Assigned task
Transcribe the lines from the start of the data below through the line with "R1: 2.2k (SCL, VCC) -> 2.2k (GND, SCL)", word for word and nothing more.

◇ ◇ ◇ ◇ ◇ ◇ ◇

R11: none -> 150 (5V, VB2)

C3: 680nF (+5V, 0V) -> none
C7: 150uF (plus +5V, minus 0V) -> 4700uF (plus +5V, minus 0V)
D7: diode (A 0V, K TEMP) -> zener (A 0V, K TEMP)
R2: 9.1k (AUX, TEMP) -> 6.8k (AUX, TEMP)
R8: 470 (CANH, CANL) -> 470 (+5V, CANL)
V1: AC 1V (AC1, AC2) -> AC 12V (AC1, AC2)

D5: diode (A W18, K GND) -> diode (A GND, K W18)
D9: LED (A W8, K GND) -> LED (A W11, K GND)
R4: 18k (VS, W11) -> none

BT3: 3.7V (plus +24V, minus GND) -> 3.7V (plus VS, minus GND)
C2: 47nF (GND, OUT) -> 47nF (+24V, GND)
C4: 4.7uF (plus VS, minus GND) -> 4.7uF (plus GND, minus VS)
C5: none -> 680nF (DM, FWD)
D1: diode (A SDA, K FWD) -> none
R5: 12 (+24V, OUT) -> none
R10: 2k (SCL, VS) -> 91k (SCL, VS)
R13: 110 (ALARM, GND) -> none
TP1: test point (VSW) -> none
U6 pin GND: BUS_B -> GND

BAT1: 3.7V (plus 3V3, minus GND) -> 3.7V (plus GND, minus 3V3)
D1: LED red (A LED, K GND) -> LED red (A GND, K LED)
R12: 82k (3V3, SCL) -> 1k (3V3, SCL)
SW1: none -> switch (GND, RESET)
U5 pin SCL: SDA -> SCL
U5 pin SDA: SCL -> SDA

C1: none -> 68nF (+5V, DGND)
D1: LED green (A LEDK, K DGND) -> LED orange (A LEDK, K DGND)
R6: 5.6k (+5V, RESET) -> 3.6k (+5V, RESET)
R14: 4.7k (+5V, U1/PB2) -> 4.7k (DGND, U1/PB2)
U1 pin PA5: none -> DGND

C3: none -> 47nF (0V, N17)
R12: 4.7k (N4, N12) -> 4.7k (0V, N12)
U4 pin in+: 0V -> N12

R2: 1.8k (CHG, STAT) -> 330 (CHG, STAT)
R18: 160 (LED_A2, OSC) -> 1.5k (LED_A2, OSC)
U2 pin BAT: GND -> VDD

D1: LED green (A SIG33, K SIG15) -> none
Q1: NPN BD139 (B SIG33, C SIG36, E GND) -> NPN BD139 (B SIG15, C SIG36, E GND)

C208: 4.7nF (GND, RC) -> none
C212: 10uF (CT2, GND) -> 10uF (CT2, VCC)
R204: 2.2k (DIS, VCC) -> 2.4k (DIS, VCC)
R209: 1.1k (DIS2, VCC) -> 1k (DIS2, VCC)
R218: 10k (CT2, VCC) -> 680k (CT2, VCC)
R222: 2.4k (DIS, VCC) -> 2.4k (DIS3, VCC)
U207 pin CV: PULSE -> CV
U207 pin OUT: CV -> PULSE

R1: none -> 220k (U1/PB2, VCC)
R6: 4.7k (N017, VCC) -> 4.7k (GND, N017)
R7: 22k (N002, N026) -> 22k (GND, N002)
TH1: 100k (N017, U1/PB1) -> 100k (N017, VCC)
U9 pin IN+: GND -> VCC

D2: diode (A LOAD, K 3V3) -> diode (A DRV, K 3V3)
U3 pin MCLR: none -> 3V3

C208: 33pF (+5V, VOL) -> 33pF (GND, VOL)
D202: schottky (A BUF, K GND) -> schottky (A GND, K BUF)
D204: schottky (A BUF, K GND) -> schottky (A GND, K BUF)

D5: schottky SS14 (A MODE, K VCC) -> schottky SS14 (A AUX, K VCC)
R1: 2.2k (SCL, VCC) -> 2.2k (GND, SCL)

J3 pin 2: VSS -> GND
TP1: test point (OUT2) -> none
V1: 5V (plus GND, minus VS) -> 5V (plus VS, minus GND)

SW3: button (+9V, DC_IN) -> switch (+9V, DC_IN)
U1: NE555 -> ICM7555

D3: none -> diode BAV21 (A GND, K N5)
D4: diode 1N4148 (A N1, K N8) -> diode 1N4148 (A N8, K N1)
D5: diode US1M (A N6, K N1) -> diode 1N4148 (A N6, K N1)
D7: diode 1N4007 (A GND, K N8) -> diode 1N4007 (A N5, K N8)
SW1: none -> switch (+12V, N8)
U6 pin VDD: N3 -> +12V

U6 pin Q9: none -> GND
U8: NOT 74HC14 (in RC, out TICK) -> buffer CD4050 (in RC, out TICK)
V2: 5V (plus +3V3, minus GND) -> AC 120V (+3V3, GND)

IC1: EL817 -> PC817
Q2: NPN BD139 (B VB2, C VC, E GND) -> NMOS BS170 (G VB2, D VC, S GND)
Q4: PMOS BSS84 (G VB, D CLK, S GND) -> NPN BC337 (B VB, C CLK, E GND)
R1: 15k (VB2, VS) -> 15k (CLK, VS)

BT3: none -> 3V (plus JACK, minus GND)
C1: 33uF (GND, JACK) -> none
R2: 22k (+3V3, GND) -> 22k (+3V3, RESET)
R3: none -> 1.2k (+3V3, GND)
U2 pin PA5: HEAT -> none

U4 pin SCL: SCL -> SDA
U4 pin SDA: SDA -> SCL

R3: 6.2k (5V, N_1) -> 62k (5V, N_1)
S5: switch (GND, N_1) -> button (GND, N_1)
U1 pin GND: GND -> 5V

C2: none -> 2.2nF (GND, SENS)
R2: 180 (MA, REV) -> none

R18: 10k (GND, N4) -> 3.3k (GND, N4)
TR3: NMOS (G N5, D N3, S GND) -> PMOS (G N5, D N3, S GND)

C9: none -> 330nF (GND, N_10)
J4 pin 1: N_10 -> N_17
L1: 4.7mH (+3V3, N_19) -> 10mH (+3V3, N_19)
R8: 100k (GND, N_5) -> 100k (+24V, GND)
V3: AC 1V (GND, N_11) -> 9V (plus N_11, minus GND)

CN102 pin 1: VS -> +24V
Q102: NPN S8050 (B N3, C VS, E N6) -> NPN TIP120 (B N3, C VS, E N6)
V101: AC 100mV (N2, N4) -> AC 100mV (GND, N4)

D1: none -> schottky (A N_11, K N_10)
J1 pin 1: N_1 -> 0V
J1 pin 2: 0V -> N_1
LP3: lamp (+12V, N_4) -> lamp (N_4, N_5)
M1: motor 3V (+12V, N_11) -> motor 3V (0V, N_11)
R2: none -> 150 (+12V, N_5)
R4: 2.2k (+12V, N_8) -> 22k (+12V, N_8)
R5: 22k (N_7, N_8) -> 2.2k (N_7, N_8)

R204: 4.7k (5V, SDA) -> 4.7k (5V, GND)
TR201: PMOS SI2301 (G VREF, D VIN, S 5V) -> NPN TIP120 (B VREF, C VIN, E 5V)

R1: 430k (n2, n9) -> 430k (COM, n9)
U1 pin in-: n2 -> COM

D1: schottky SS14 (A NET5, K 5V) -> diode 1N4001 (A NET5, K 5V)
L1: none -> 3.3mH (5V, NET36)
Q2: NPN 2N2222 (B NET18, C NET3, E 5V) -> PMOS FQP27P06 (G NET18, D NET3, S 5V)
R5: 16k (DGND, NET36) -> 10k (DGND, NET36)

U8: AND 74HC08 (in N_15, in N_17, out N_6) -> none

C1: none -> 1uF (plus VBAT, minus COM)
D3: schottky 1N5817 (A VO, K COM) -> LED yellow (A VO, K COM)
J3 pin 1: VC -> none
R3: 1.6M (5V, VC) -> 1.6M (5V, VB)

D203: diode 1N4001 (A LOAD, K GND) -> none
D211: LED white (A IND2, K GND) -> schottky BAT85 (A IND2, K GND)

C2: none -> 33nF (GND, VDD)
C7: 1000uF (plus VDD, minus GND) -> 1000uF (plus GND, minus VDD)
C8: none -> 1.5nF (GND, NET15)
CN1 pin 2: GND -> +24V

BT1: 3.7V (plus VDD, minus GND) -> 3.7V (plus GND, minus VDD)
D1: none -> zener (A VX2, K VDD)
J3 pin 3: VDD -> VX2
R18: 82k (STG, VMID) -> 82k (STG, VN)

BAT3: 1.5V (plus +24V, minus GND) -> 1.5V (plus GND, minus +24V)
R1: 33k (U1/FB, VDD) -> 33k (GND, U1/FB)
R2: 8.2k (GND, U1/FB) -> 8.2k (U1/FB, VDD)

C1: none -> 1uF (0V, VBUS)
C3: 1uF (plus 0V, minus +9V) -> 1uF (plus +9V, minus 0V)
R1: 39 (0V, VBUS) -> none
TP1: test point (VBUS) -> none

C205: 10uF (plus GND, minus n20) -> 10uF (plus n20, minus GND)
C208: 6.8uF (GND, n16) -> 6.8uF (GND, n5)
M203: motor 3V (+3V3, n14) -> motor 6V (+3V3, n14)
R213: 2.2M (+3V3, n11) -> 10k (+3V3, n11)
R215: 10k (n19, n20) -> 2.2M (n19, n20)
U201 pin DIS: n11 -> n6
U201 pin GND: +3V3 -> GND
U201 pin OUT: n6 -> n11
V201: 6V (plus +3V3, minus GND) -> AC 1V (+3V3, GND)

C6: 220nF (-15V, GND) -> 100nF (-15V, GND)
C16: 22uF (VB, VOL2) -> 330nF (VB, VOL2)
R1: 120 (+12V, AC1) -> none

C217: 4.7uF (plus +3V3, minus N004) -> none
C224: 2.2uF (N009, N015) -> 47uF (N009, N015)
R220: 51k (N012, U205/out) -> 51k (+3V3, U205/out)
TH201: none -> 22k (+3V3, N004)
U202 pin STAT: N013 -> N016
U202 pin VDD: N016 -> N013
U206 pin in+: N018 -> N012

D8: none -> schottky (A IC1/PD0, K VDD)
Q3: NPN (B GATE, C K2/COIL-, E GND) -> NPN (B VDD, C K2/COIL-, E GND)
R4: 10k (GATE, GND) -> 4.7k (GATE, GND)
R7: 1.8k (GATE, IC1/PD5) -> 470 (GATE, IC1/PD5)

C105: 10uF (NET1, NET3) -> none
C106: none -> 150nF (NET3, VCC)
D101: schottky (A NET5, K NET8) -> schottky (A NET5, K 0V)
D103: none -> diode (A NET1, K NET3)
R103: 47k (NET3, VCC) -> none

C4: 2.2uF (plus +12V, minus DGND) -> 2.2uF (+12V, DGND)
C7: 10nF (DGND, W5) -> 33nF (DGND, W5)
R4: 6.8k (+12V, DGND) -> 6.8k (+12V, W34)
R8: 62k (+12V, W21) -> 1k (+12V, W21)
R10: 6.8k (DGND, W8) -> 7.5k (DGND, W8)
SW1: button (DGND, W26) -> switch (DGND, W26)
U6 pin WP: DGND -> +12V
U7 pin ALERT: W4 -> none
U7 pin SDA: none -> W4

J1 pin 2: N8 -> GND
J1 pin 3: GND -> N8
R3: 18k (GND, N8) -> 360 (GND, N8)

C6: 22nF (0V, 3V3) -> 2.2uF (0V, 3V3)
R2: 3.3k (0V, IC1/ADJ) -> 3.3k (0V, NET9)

◇ ◇ ◇ ◇ ◇ ◇ ◇

Exercise output
R11: none -> 150 (5V, VB2)

C3: 680nF (+5V, 0V) -> none
C7: 150uF (plus +5V, minus 0V) -> 4700uF (plus +5V, minus 0V)
D7: diode (A 0V, K TEMP) -> zener (A 0V, K TEMP)
R2: 9.1k (AUX, TEMP) -> 6.8k (AUX, TEMP)
R8: 470 (CANH, CANL) -> 470 (+5V, CANL)
V1: AC 1V (AC1, AC2) -> AC 12V (AC1, AC2)

D5: diode (A W18, K GND) -> diode (A GND, K W18)
D9: LED (A W8, K GND) -> LED (A W11, K GND)
R4: 18k (VS, W11) -> none

BT3: 3.7V (plus +24V, minus GND) -> 3.7V (plus VS, minus GND)
C2: 47nF (GND, OUT) -> 47nF (+24V, GND)
C4: 4.7uF (plus VS, minus GND) -> 4.7uF (plus GND, minus VS)
C5: none -> 680nF (DM, FWD)
D1: diode (A SDA, K FWD) -> none
R5: 12 (+24V, OUT) -> none
R10: 2k (SCL, VS) -> 91k (SCL, VS)
R13: 110 (ALARM, GND) -> none
TP1: test point (VSW) -> none
U6 pin GND: BUS_B -> GND

BAT1: 3.7V (plus 3V3, minus GND) -> 3.7V (plus GND, minus 3V3)
D1: LED red (A LED, K GND) -> LED red (A GND, K LED)
R12: 82k (3V3, SCL) -> 1k (3V3, SCL)
SW1: none -> switch (GND, RESET)
U5 pin SCL: SDA -> SCL
U5 pin SDA: SCL -> SDA

C1: none -> 68nF (+5V, DGND)
D1: LED green (A LEDK, K DGND) -> LED orange (A LEDK, K DGND)
R6: 5.6k (+5V, RESET) -> 3.6k (+5V, RESET)
R14: 4.7k (+5V, U1/PB2) -> 4.7k (DGND, U1/PB2)
U1 pin PA5: none -> DGND

C3: none -> 47nF (0V, N17)
R12: 4.7k (N4, N12) -> 4.7k (0V, N12)
U4 pin in+: 0V -> N12

R2: 1.8k (CHG, STAT) -> 330 (CHG, STAT)
R18: 160 (LED_A2, OSC) -> 1.5k (LED_A2, OSC)
U2 pin BAT: GND -> VDD

D1: LED green (A SIG33, K SIG15) -> none
Q1: NPN BD139 (B SIG33, C SIG36, E GND) -> NPN BD139 (B SIG15, C SIG36, E GND)

C208: 4.7nF (GND, RC) -> none
C212: 10uF (CT2, GND) -> 10uF (CT2, VCC)
R204: 2.2k (DIS, VCC) -> 2.4k (DIS, VCC)
R209: 1.1k (DIS2, VCC) -> 1k (DIS2, VCC)
R218: 10k (CT2, VCC) -> 680k (CT2, VCC)
R222: 2.4k (DIS, VCC) -> 2.4k (DIS3, VCC)
U207 pin CV: PULSE -> CV
U207 pin OUT: CV -> PULSE

R1: none -> 220k (U1/PB2, VCC)
R6: 4.7k (N017, VCC) -> 4.7k (GND, N017)
R7: 22k (N002, N026) -> 22k (GND, N002)
TH1: 100k (N017, U1/PB1) -> 100k (N017, VCC)
U9 pin IN+: GND -> VCC

D2: diode (A LOAD, K 3V3) -> diode (A DRV, K 3V3)
U3 pin MCLR: none -> 3V3

C208: 33pF (+5V, VOL) -> 33pF (GND, VOL)
D202: schottky (A BUF, K GND) -> schottky (A GND, K BUF)
D204: schottky (A BUF, K GND) -> schottky (A GND, K BUF)

D5: schottky SS14 (A MODE, K VCC) -> schottky SS14 (A AUX, K VCC)
R1: 2.2k (SCL, VCC) -> 2.2k (GND, SCL)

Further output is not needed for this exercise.